Brief:
Lines that contain "diamond" are to be copied from the material, every one of them.

Stored data:

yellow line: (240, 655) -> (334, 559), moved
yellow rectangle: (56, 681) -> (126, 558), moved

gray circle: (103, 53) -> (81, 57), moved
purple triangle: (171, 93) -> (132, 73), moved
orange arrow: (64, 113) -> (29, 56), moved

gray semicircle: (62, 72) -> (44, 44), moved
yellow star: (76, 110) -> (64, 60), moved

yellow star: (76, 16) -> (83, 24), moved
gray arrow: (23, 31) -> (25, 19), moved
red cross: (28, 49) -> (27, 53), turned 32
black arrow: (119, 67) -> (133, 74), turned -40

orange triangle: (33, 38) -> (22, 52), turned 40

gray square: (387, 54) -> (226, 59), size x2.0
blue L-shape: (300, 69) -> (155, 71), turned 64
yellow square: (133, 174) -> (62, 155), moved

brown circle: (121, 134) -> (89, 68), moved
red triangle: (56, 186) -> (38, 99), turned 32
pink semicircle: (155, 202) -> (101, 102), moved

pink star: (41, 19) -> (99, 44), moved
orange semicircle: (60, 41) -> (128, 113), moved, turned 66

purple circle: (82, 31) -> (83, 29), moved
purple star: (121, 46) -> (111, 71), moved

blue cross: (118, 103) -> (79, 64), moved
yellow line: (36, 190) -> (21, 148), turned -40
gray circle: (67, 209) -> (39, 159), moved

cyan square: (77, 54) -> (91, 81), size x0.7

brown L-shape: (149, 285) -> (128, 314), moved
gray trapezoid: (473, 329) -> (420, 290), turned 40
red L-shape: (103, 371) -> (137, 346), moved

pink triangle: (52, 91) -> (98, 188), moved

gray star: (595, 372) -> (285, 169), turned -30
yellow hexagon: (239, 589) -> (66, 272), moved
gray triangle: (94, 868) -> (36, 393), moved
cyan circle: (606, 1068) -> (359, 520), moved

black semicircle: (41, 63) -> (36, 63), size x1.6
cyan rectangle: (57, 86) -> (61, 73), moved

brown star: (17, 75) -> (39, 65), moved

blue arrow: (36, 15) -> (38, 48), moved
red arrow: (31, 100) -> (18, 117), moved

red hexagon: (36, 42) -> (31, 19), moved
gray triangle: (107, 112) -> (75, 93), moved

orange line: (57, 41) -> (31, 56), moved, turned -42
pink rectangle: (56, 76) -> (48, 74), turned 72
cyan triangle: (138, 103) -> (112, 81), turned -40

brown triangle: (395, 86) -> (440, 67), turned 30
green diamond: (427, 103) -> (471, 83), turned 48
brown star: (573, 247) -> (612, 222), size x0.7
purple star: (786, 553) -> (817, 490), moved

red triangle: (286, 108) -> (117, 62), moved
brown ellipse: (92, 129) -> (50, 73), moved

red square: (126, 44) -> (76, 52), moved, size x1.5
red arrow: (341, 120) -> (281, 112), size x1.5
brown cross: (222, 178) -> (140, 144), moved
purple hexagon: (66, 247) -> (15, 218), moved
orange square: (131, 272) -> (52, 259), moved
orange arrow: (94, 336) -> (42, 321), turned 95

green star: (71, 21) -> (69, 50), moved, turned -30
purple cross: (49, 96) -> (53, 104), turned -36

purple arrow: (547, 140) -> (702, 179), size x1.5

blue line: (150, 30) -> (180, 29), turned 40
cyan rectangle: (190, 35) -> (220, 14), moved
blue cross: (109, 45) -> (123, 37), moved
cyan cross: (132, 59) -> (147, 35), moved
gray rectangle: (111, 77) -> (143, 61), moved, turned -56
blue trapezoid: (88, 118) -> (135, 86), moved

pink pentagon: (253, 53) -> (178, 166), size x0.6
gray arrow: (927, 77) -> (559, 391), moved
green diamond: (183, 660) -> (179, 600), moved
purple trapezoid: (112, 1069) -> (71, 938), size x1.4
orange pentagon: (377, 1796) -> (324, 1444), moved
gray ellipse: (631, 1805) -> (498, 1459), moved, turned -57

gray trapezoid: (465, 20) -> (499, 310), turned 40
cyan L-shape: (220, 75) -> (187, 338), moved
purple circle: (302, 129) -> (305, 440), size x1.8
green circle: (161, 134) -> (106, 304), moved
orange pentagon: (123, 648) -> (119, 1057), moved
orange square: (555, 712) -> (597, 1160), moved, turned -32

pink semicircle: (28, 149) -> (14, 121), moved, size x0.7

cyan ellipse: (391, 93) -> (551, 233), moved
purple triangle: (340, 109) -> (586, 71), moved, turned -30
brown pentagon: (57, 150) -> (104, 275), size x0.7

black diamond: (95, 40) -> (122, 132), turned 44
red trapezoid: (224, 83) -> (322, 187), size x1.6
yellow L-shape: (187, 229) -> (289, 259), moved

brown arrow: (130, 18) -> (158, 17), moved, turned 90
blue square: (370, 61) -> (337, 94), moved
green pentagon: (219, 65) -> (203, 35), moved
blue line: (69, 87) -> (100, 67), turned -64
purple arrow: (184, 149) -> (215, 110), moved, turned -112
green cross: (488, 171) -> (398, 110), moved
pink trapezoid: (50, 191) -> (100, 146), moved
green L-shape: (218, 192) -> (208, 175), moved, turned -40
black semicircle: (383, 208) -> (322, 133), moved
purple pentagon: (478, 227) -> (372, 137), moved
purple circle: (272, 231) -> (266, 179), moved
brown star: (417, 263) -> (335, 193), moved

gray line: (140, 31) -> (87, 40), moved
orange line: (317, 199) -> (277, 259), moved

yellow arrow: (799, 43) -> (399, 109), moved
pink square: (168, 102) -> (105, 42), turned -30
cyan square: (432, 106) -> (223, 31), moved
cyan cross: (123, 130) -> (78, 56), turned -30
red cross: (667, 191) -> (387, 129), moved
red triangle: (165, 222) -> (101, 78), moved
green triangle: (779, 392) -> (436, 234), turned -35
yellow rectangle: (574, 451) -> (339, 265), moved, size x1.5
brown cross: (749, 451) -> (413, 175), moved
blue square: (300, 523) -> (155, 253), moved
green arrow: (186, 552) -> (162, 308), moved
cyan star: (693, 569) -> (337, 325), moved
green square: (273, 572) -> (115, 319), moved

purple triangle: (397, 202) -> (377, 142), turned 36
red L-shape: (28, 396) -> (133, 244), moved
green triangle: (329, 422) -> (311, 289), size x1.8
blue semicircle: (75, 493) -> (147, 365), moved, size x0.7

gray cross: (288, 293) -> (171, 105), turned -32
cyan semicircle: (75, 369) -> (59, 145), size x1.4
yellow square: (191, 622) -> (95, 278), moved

Task answer:
green diamond: (427, 103) -> (471, 83), turned 48
green diamond: (183, 660) -> (179, 600), moved
black diamond: (95, 40) -> (122, 132), turned 44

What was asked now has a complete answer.